(Beginning of Data shown)
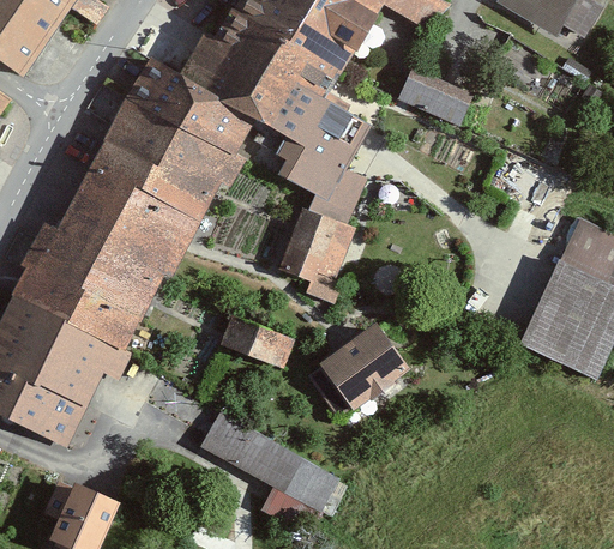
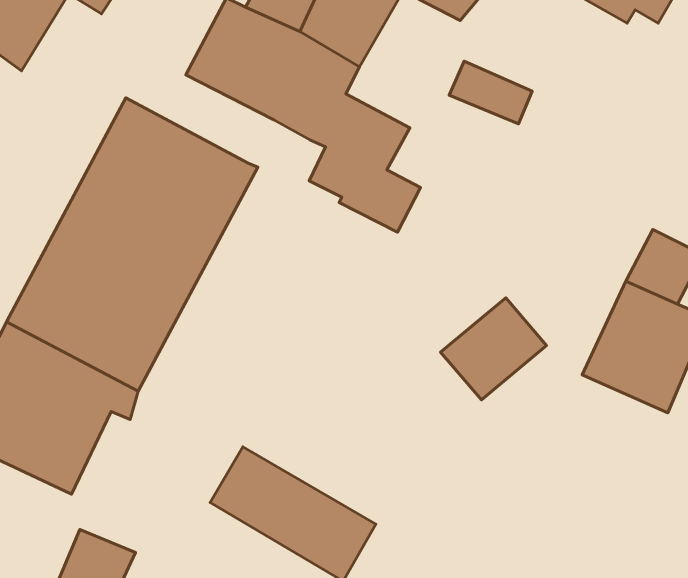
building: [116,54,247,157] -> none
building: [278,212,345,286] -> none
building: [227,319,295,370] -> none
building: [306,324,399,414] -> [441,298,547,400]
(End of Data shown)
(Beginning of Data shown)
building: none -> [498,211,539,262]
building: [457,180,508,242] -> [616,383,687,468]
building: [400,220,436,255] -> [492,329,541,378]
(End of Data shown)
In the entries above, count the lines that include "none" and write nothing but that number.

**Solution to the exercise**
4